§ Requirement: Could the data below be copied exactly, minus the pictures?

[Source records]
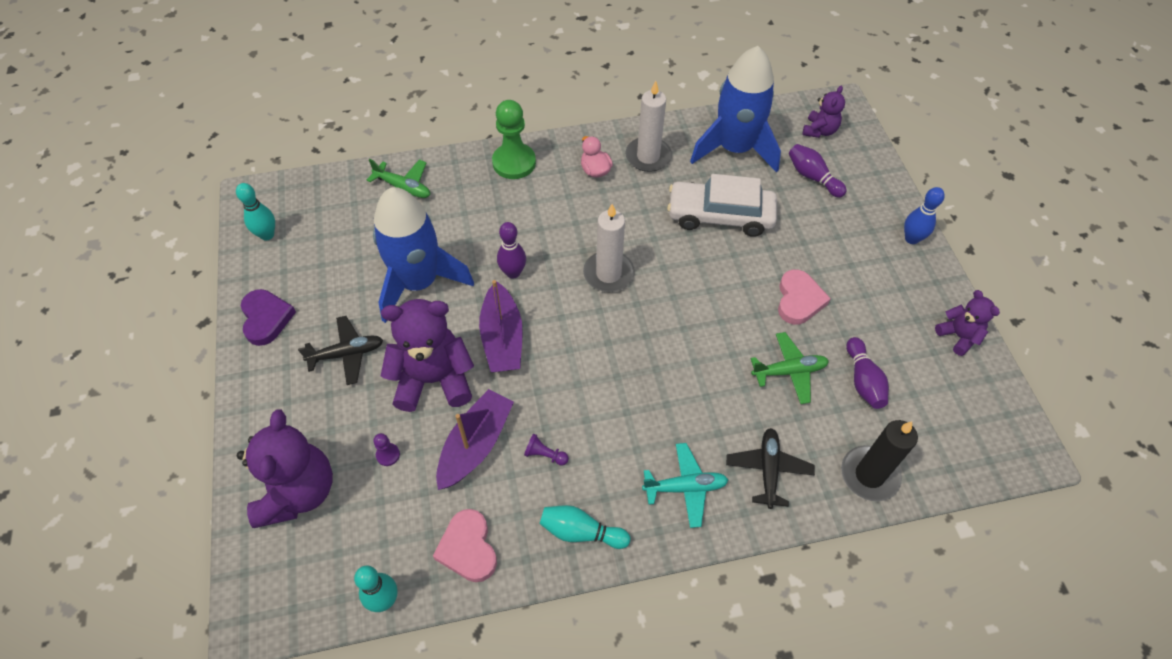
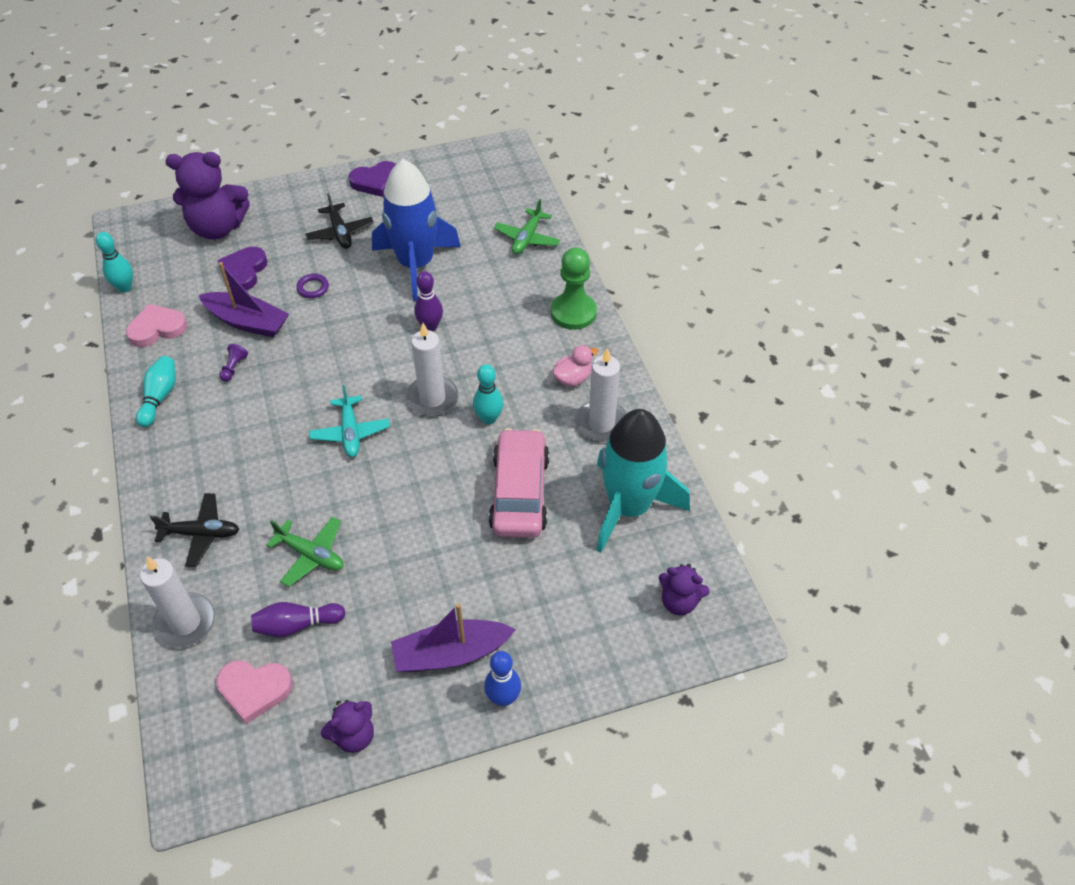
camera: 85 degrees right, 5 degrees down
(267, 235) = (463, 165): turquoise bowling pin -> turquoise bowling pin (489, 418)
(388, 455) = (243, 271): purple pawn -> purple heart
(433, 379) = (313, 288): purple teddy bear -> purple ring
(502, 338) = (355, 327): purple boat -> purple boat (450, 653)
(685, 487) = (191, 468): turquoise plane -> turquoise plane (350, 432)
(720, 216) = (520, 492): white car -> pink car
(735, 149) = (629, 507): blue rocket -> turquoise rocket
(789, 371) = (311, 555): green plane -> green plane turned 45 degrees counterclockwise
(799, 300) = (404, 567): pink heart -> pink heart (254, 690)
(812, 177) = (594, 590): purple bowling pin -> none
(869, 475) = (185, 622): black candle -> white candle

§ Response to this exercise:
camera: 85 degrees right, 5 degrees down
(267, 235) = (463, 165): turquoise bowling pin -> turquoise bowling pin (489, 418)
(388, 455) = (243, 271): purple pawn -> purple heart
(433, 379) = (313, 288): purple teddy bear -> purple ring
(502, 338) = (355, 327): purple boat -> purple boat (450, 653)
(685, 487) = (191, 468): turquoise plane -> turquoise plane (350, 432)
(720, 216) = (520, 492): white car -> pink car
(735, 149) = (629, 507): blue rocket -> turquoise rocket
(789, 371) = (311, 555): green plane -> green plane turned 45 degrees counterclockwise
(799, 300) = (404, 567): pink heart -> pink heart (254, 690)
(812, 177) = (594, 590): purple bowling pin -> none
(869, 475) = (185, 622): black candle -> white candle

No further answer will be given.